### Problem
Could you output the whole listing exactly as it stands, minus any images?

### Record extracts
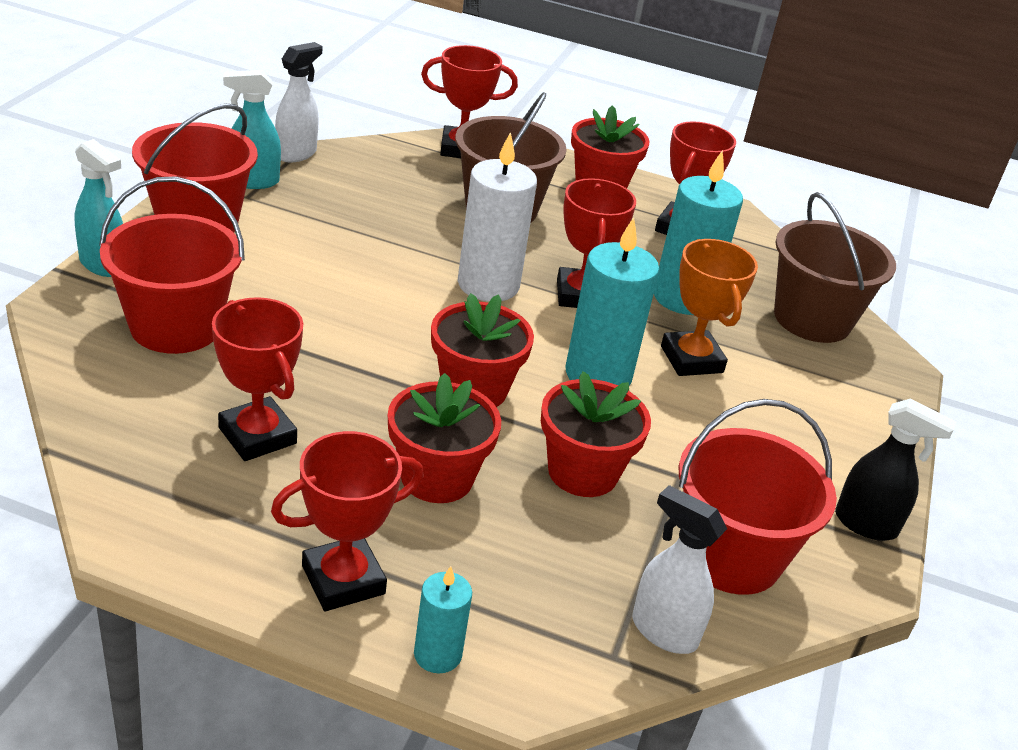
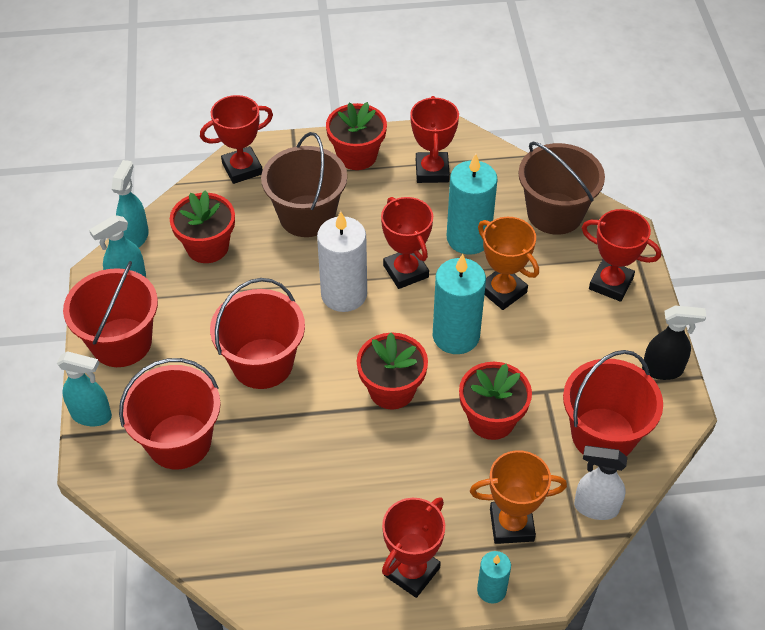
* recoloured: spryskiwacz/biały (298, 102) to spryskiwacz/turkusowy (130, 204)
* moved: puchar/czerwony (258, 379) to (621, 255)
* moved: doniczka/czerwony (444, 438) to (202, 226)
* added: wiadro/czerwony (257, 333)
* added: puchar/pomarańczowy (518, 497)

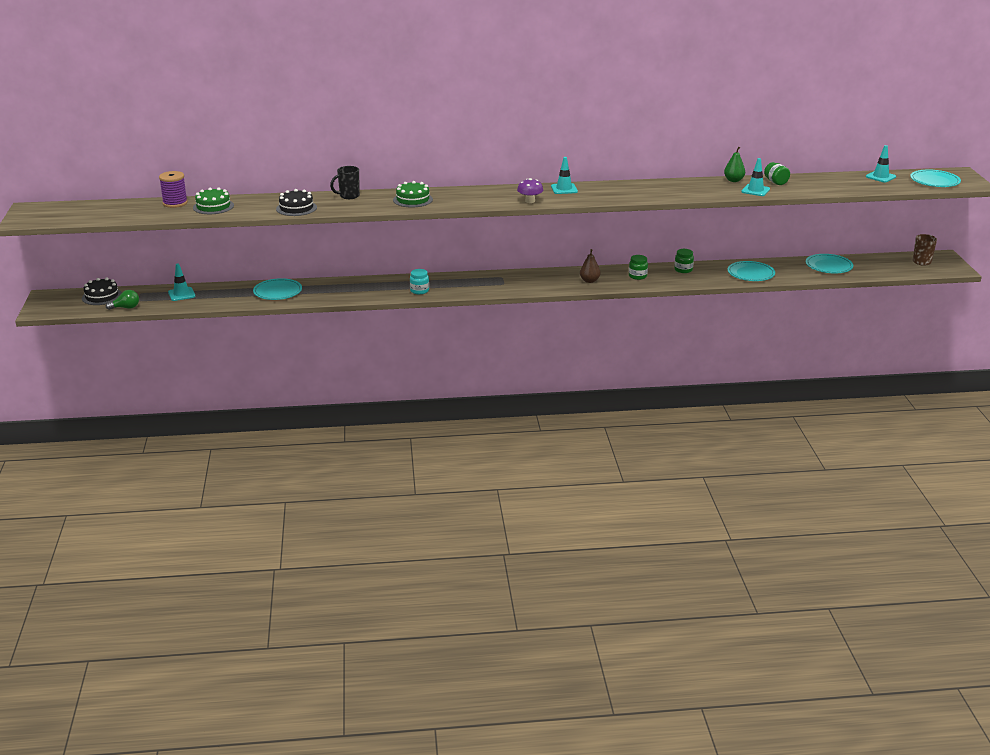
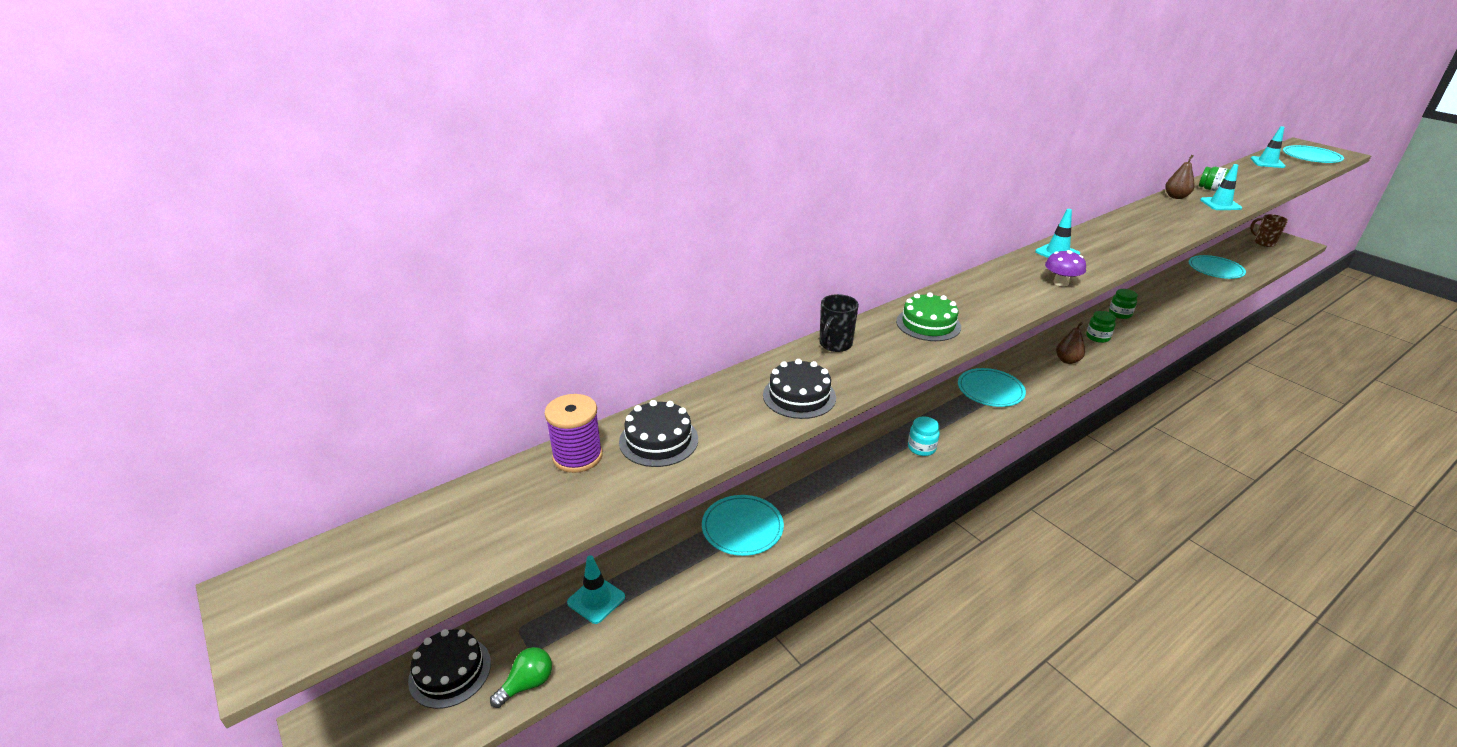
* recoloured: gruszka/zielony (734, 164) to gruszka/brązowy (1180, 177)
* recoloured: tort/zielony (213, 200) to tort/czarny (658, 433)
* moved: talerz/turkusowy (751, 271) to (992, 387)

### Task result
* recoloured: spryskiwacz/biały (298, 102) to spryskiwacz/turkusowy (130, 204)
* moved: puchar/czerwony (258, 379) to (621, 255)
* moved: doniczka/czerwony (444, 438) to (202, 226)
* added: wiadro/czerwony (257, 333)
* added: puchar/pomarańczowy (518, 497)

* recoloured: gruszka/zielony (734, 164) to gruszka/brązowy (1180, 177)
* recoloured: tort/zielony (213, 200) to tort/czarny (658, 433)
* moved: talerz/turkusowy (751, 271) to (992, 387)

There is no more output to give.